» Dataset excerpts
= Beginning of Section =

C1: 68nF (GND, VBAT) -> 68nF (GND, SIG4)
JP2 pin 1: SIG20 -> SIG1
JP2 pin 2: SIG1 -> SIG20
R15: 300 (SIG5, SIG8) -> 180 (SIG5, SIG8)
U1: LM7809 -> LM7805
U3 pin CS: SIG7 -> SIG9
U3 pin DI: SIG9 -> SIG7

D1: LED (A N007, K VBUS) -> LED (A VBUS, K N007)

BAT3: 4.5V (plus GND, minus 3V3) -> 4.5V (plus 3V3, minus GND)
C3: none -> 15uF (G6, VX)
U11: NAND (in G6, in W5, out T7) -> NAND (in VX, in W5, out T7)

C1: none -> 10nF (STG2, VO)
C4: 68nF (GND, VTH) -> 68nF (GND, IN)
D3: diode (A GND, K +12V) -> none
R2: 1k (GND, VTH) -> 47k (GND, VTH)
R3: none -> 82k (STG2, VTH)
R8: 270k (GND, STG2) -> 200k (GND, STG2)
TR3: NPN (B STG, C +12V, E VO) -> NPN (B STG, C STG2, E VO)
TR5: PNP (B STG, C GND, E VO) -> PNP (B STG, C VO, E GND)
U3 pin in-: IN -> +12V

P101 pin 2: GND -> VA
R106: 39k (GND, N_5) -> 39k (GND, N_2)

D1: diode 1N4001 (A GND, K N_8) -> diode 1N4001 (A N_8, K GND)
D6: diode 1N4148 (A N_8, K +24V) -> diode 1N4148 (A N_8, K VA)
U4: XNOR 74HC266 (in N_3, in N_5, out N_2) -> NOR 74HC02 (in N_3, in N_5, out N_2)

= End of Section =

» About this exercise
The lines above, starting at the one with "U3 pin in-: IN -> +12V" and ending at the one with "D6: diode 1N4148", are the only ones to return, exactly as written.

» Exercise response
U3 pin in-: IN -> +12V

P101 pin 2: GND -> VA
R106: 39k (GND, N_5) -> 39k (GND, N_2)

D1: diode 1N4001 (A GND, K N_8) -> diode 1N4001 (A N_8, K GND)
D6: diode 1N4148 (A N_8, K +24V) -> diode 1N4148 (A N_8, K VA)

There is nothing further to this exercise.